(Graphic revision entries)
..............................

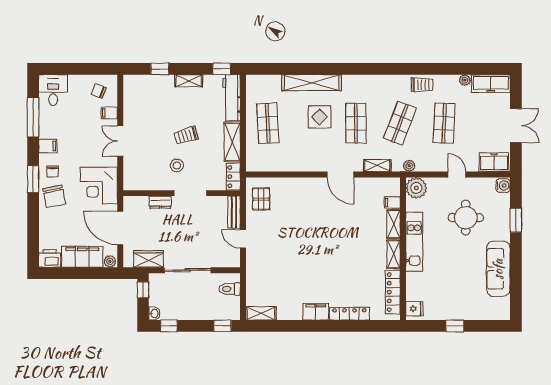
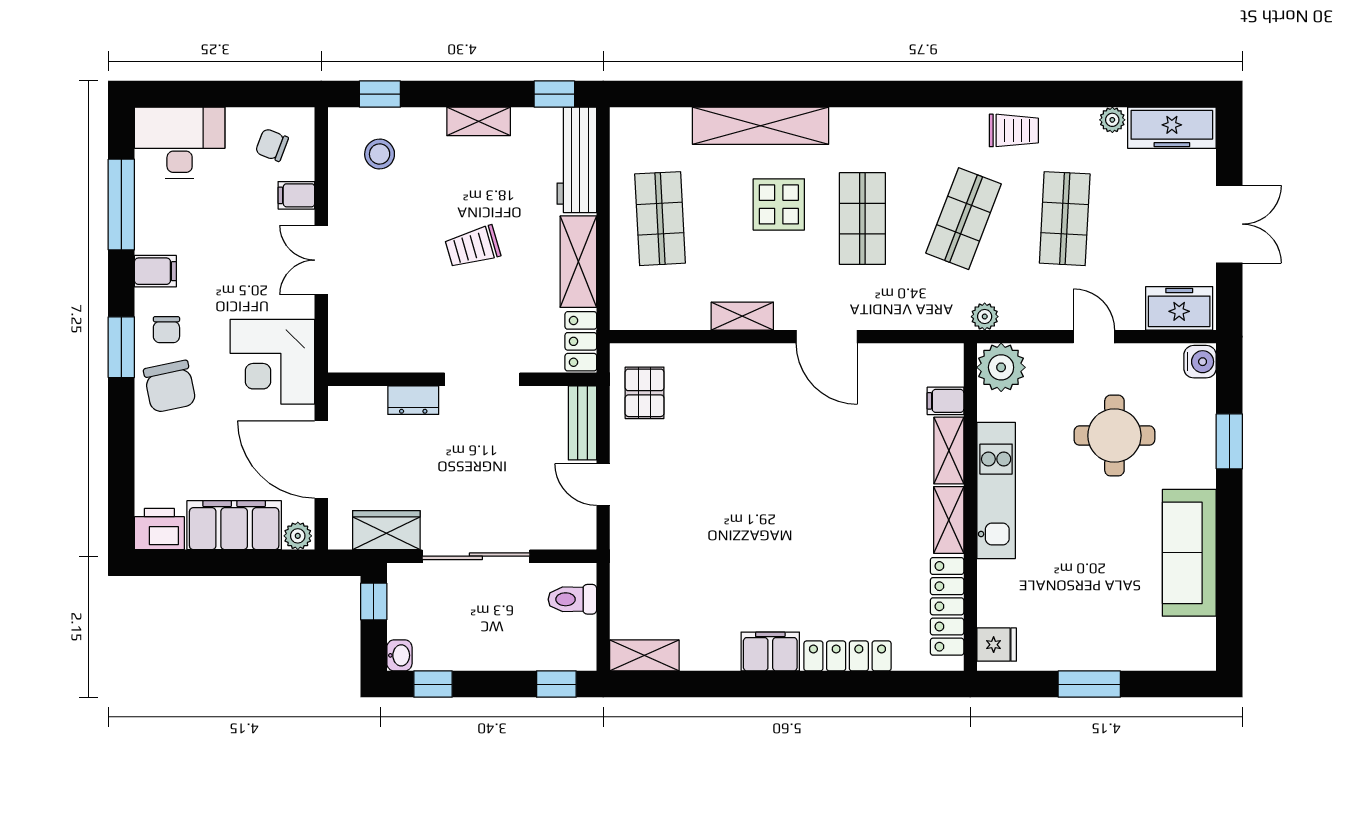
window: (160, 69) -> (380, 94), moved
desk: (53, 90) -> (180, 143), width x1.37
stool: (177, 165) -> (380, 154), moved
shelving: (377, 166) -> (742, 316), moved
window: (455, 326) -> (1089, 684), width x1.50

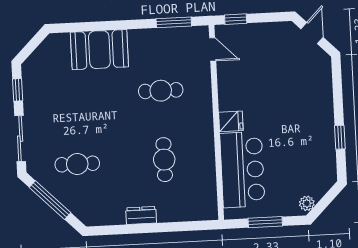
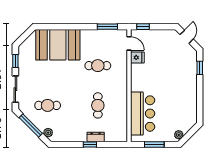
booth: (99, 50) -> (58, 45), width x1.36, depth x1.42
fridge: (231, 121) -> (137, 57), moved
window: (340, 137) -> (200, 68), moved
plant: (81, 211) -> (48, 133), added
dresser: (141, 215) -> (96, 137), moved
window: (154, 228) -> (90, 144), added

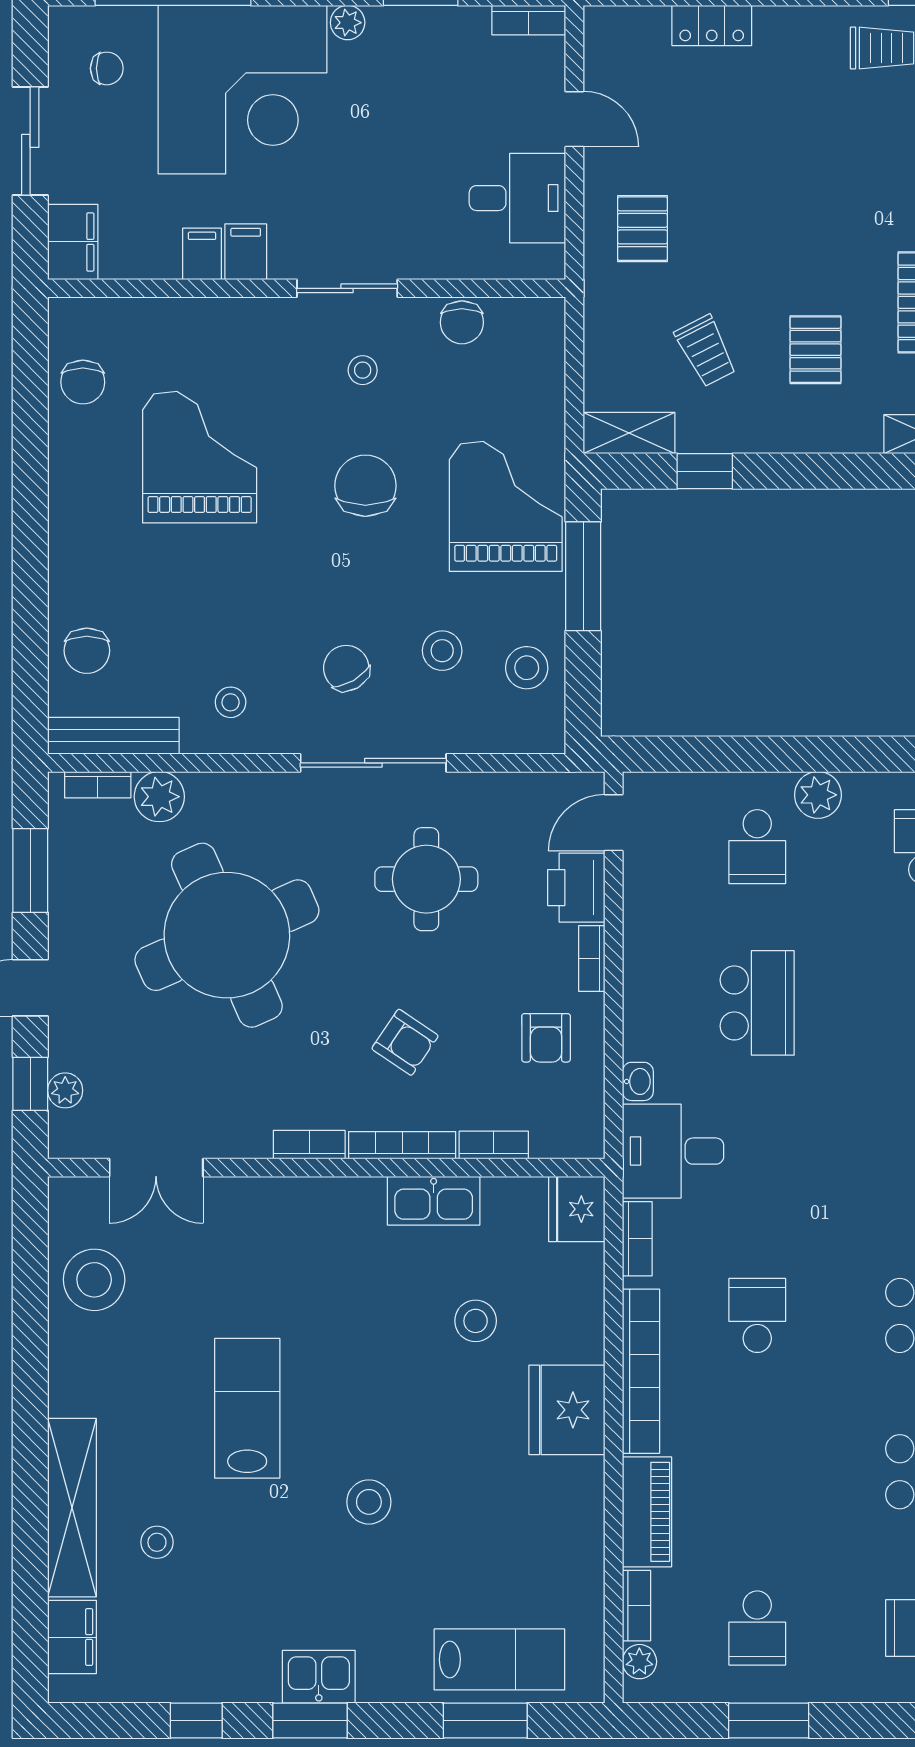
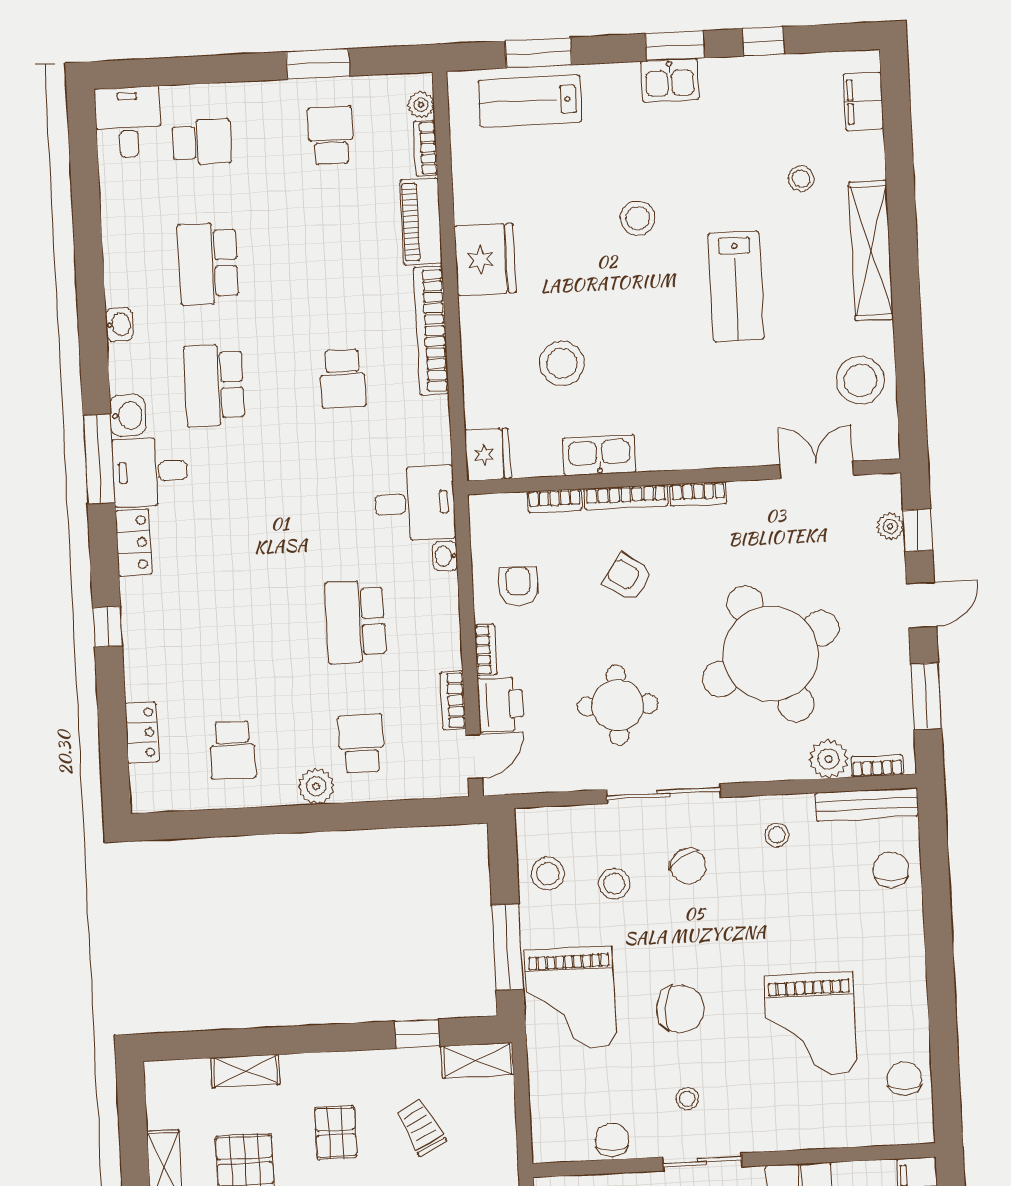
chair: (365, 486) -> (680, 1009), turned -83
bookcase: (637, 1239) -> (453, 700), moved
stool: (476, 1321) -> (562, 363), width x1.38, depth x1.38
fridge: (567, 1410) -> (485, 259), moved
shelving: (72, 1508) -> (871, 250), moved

..............................

Your answer must be an exact repeat of the records above, with no pictures in it.

window: (160, 69) -> (380, 94), moved
desk: (53, 90) -> (180, 143), width x1.37
stool: (177, 165) -> (380, 154), moved
shelving: (377, 166) -> (742, 316), moved
window: (455, 326) -> (1089, 684), width x1.50

booth: (99, 50) -> (58, 45), width x1.36, depth x1.42
fridge: (231, 121) -> (137, 57), moved
window: (340, 137) -> (200, 68), moved
plant: (81, 211) -> (48, 133), added
dresser: (141, 215) -> (96, 137), moved
window: (154, 228) -> (90, 144), added

chair: (365, 486) -> (680, 1009), turned -83
bookcase: (637, 1239) -> (453, 700), moved
stool: (476, 1321) -> (562, 363), width x1.38, depth x1.38
fridge: (567, 1410) -> (485, 259), moved
shelving: (72, 1508) -> (871, 250), moved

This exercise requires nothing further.